** Task to carry out **
Note how many lines of the data below hold the word "VEXT", then give that number with no other text.

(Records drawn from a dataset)
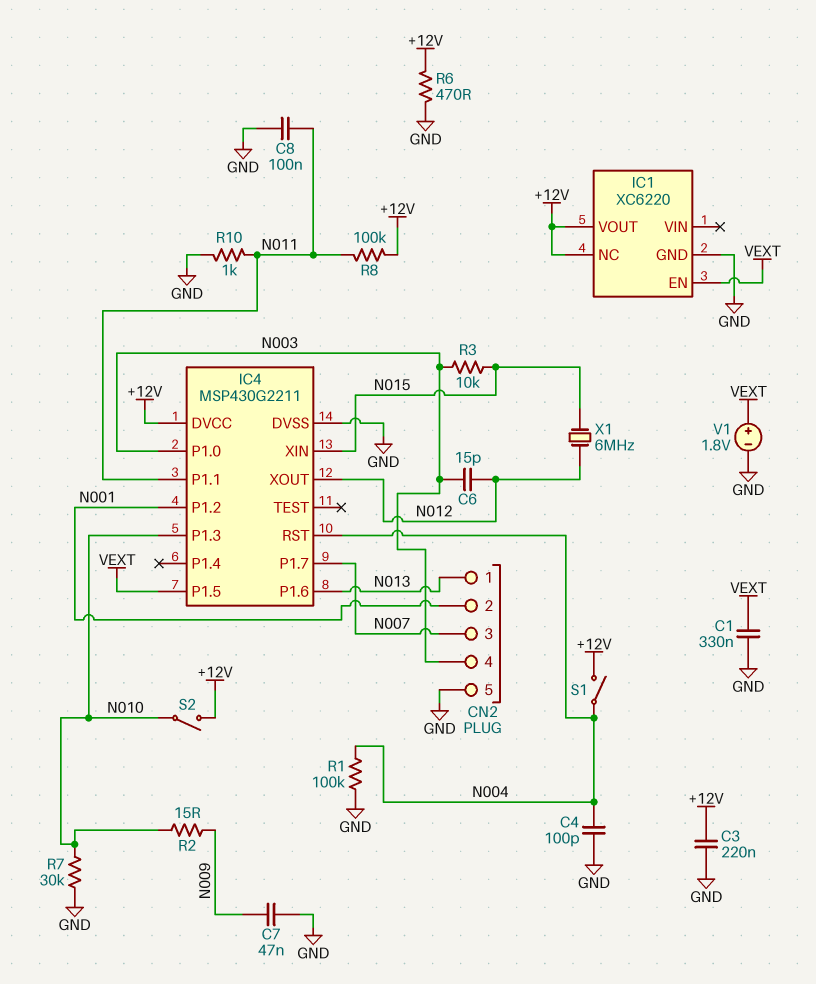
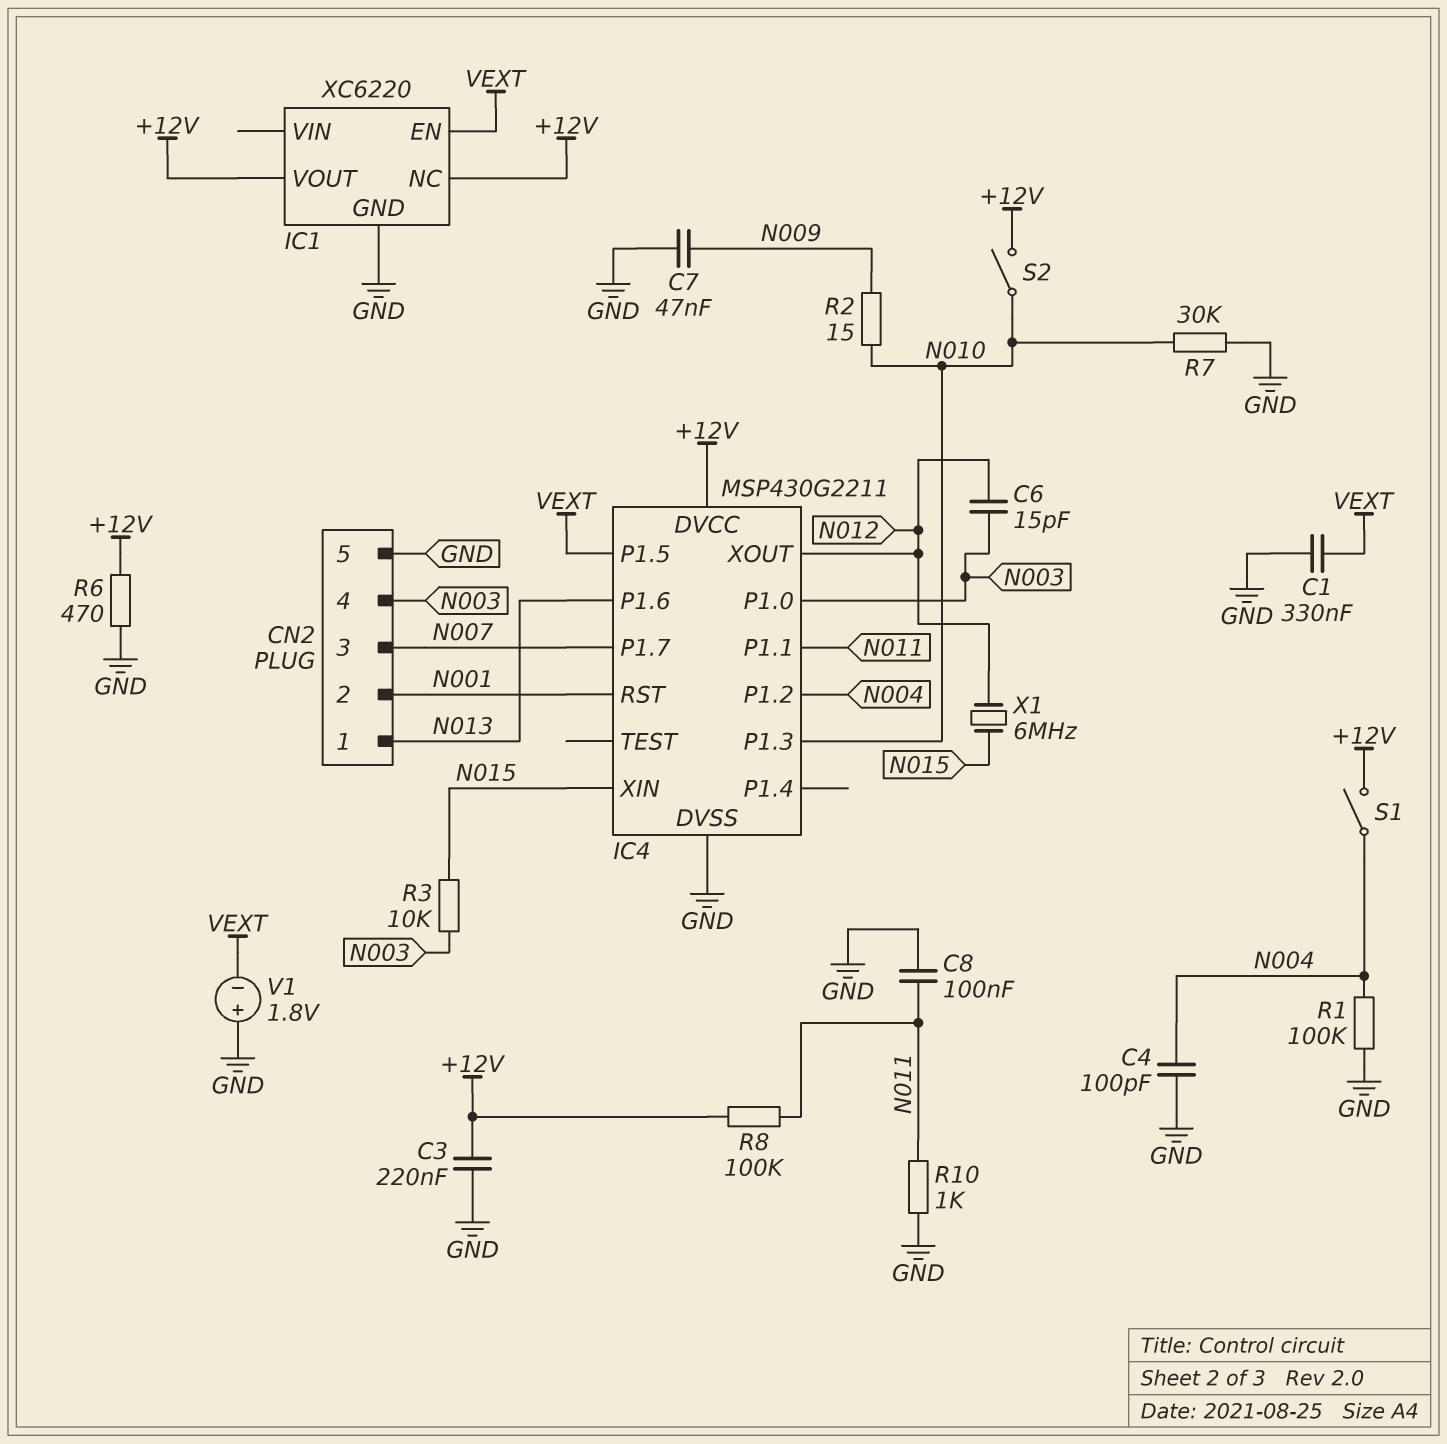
IC4 pin P1.2: N001 -> N004
IC4 pin RST: N004 -> N001
V1: 1.8V (plus VEXT, minus GND) -> 1.8V (plus GND, minus VEXT)

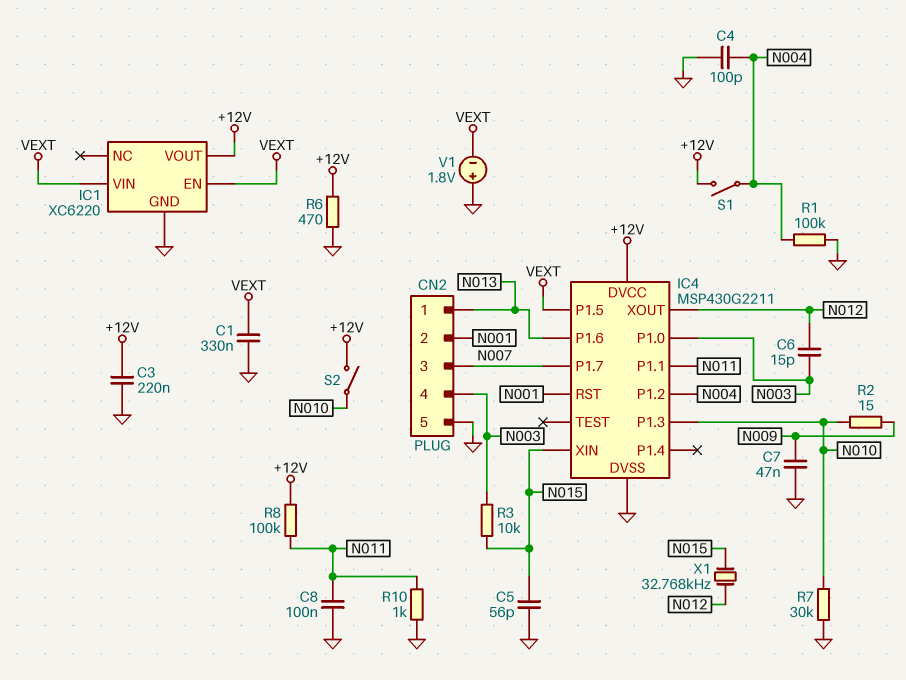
C5: none -> 56pF (GND, N015)
IC1 pin NC: +12V -> none
IC1 pin VIN: none -> VEXT
X1: 6MHz (N012, N015) -> 32.768kHz (N012, N015)

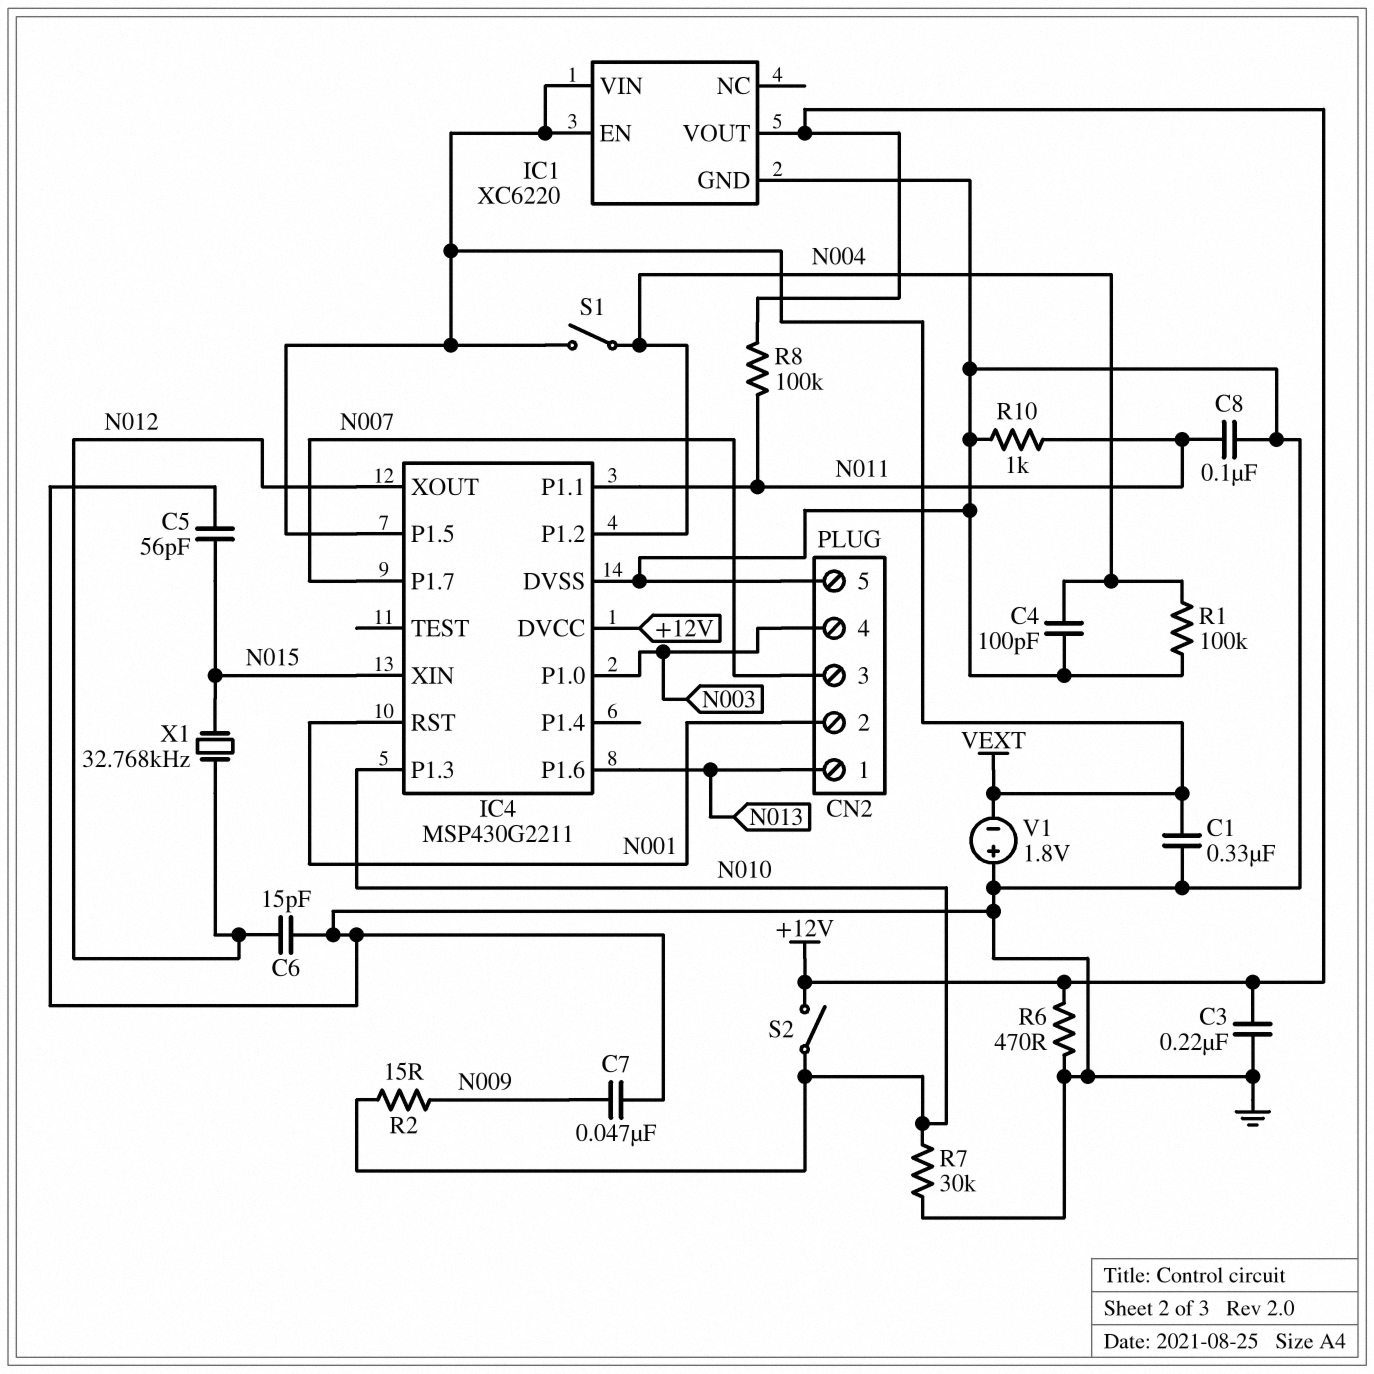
C6: 15pF (N003, N012) -> 15pF (GND, N012)
R3: 10k (N003, N015) -> none
S1: switch (+12V, N004) -> switch (N004, VEXT)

** Solution to the problem **
3